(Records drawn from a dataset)
────────────────────────────────────────
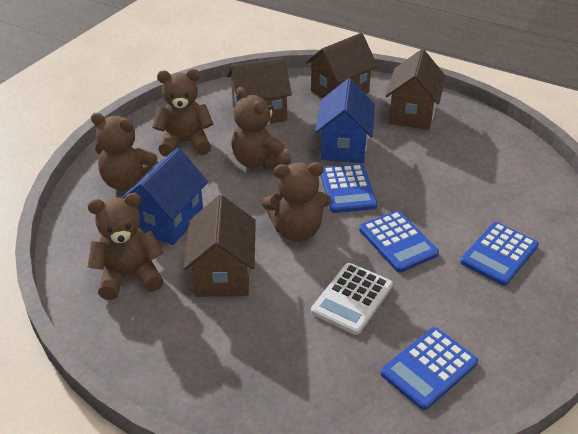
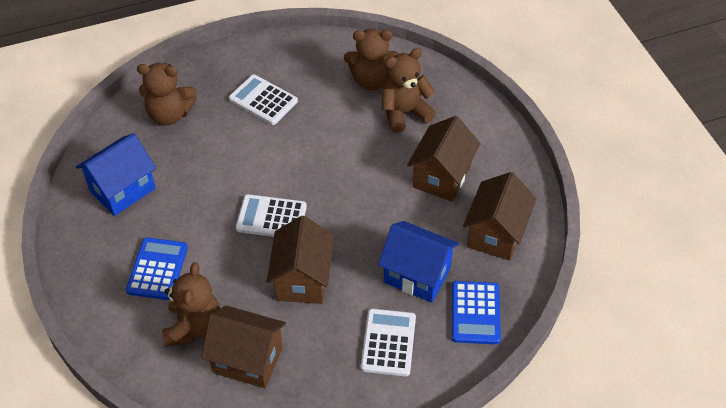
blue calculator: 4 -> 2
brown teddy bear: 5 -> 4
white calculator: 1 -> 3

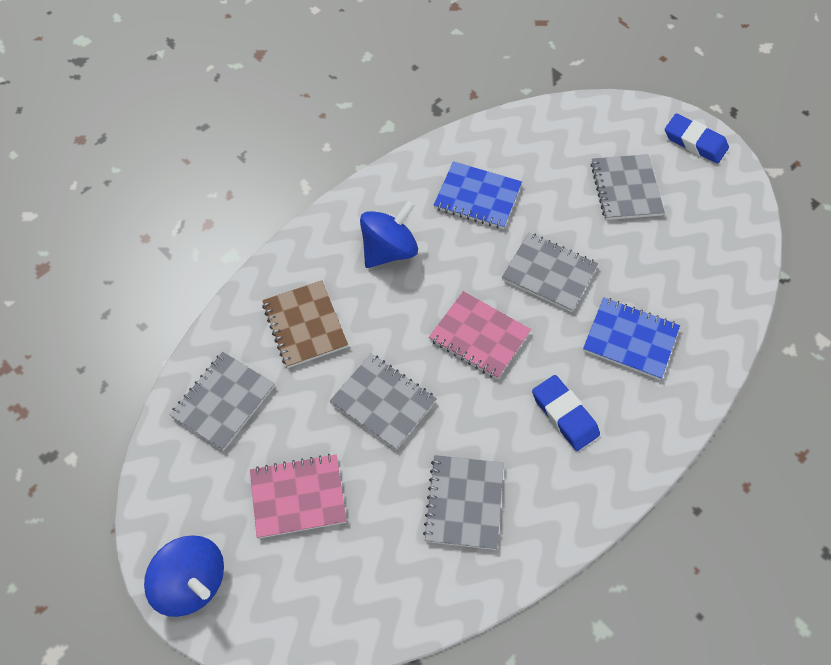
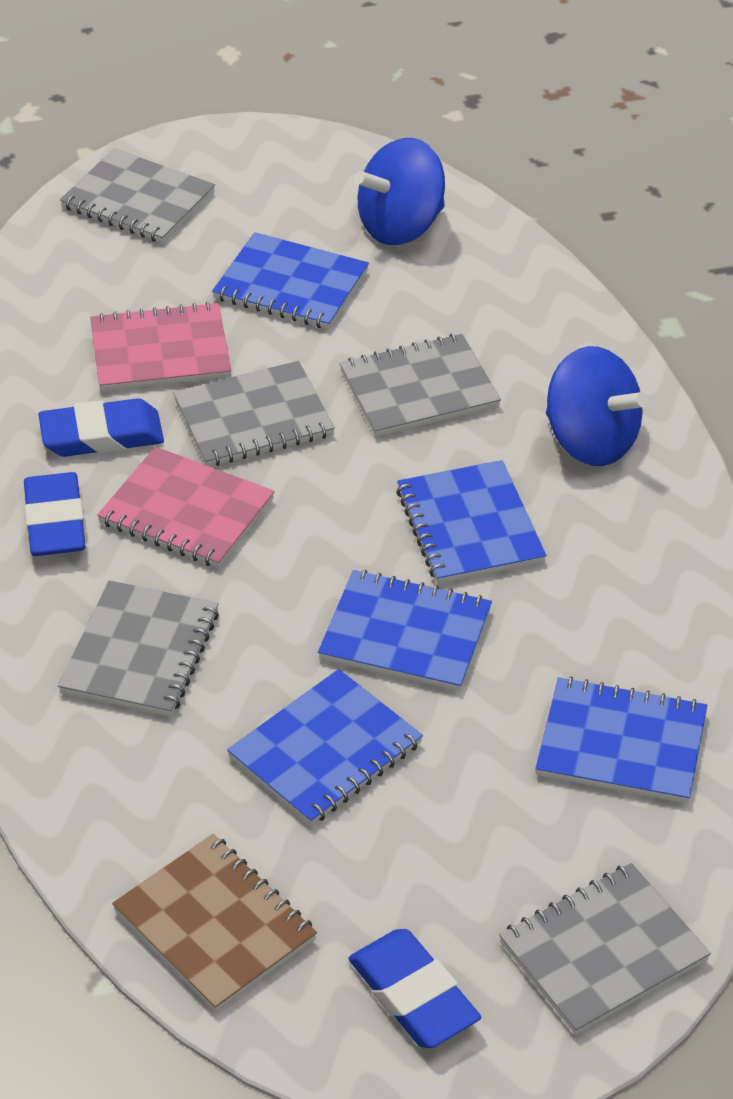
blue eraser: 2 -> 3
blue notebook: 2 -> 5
────────────────────────────────────────
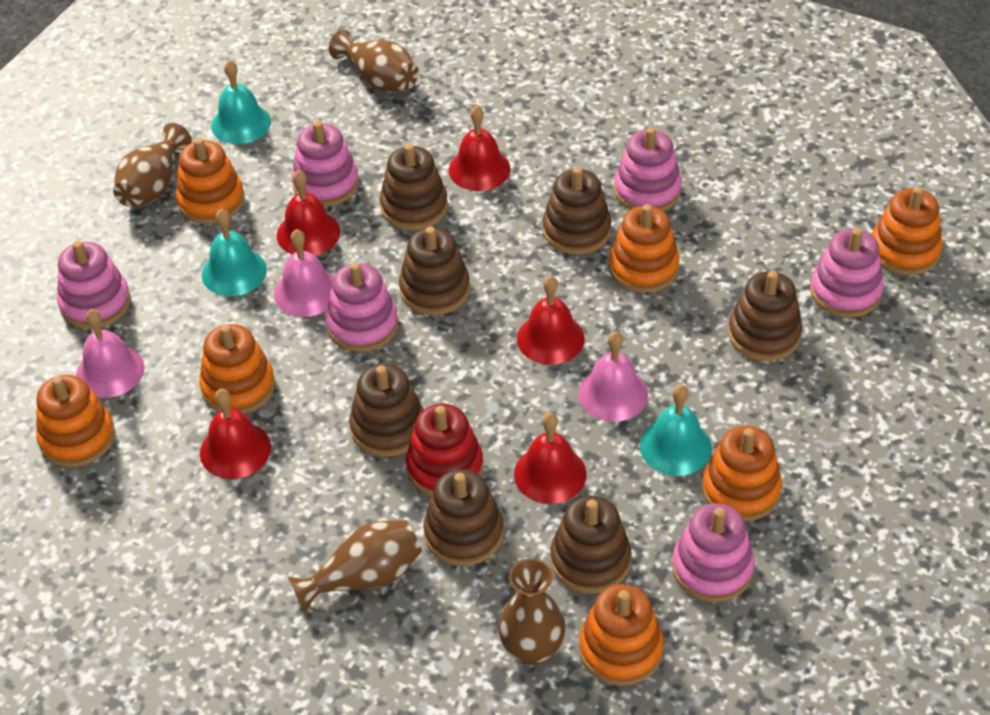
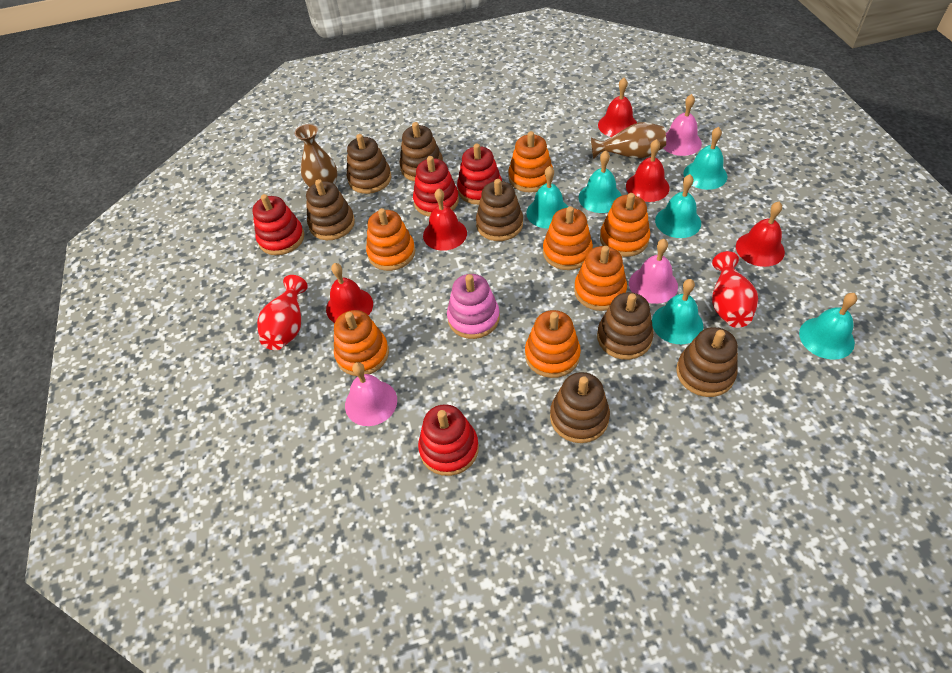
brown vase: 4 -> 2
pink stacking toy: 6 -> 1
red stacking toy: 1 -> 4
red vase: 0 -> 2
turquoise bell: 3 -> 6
────────────────────────────────────────
### Exercise instructions:
In the entries above, count the lines that include "stacking" and write nothing but that number.

### Problem solution:
2